Task objective:
Set down all of the lines below exactly as they are given.

Input data:
*** Begin section ***

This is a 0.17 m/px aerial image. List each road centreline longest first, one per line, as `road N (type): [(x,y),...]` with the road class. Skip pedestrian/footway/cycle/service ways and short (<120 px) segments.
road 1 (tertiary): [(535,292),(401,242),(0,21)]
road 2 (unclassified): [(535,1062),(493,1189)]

*** End section ***

Your response:
This is a 0.17 m/px aerial image. List each road centreline longest first, one per line, as `road N (type): [(x,y),...]` with the road class. Skip pedestrian/footway/cycle/service ways and short (<120 px) segments.
road 1 (tertiary): [(535,292),(401,242),(0,21)]
road 2 (unclassified): [(535,1062),(493,1189)]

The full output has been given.